----- Exercise material -----
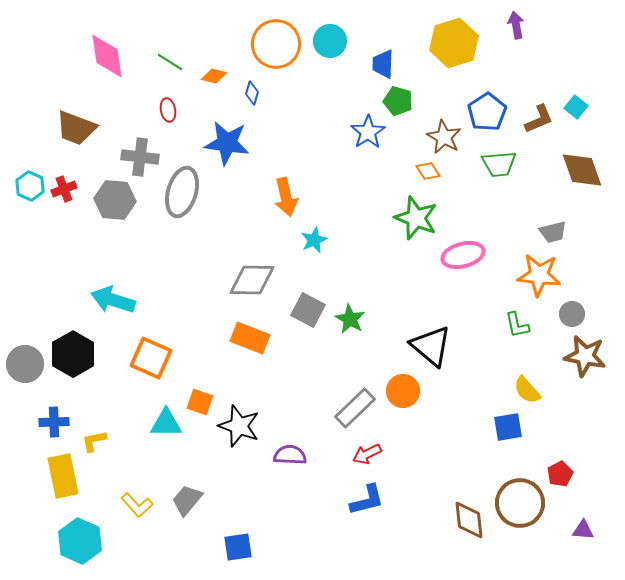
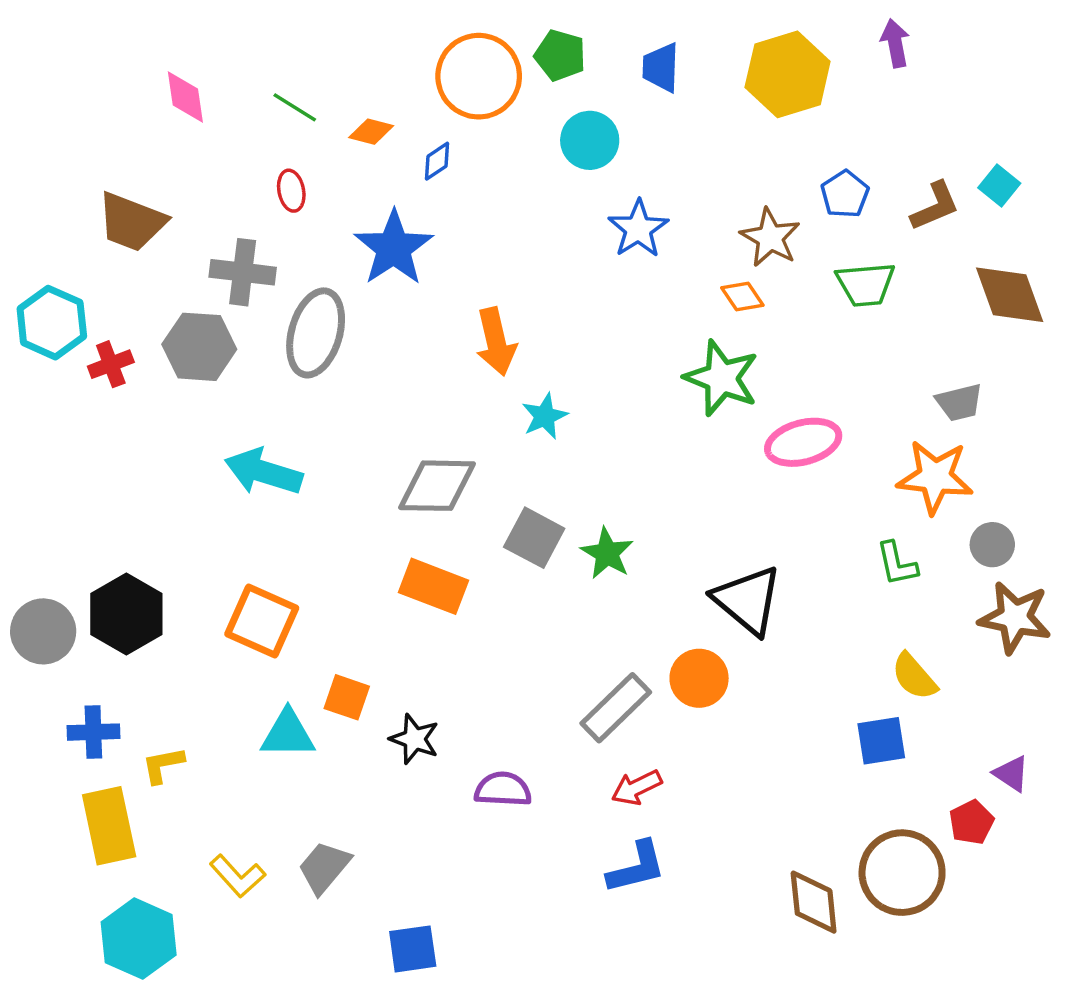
cyan circle: (330, 41) -> (590, 140), moved
pink diamond: (107, 56) -> (185, 97), size x0.7
blue trapezoid: (383, 64) -> (661, 67), moved
blue diamond: (252, 93) -> (437, 161), turned 40
green pentagon: (398, 101) -> (560, 55), moved
blue pentagon: (487, 112) -> (845, 194), size x0.7
blue star: (227, 143) -> (394, 248), turned 30
cyan hexagon: (30, 186) -> (52, 323), size x1.4
red cross: (64, 189) -> (111, 364), moved
cyan arrow: (113, 300) -> (264, 472), moved
black star: (239, 426) -> (414, 739), size x0.7
purple triangle: (583, 530) -> (1011, 774), moved, turned 30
-----
-- Goal of the exercise --
From the material above, set down each entry exactly, but exclude the pictures.

-- Reply to the exercise --
cyan circle: (330, 41) -> (590, 140), moved
pink diamond: (107, 56) -> (185, 97), size x0.7
blue trapezoid: (383, 64) -> (661, 67), moved
blue diamond: (252, 93) -> (437, 161), turned 40
green pentagon: (398, 101) -> (560, 55), moved
blue pentagon: (487, 112) -> (845, 194), size x0.7
blue star: (227, 143) -> (394, 248), turned 30
cyan hexagon: (30, 186) -> (52, 323), size x1.4
red cross: (64, 189) -> (111, 364), moved
cyan arrow: (113, 300) -> (264, 472), moved
black star: (239, 426) -> (414, 739), size x0.7
purple triangle: (583, 530) -> (1011, 774), moved, turned 30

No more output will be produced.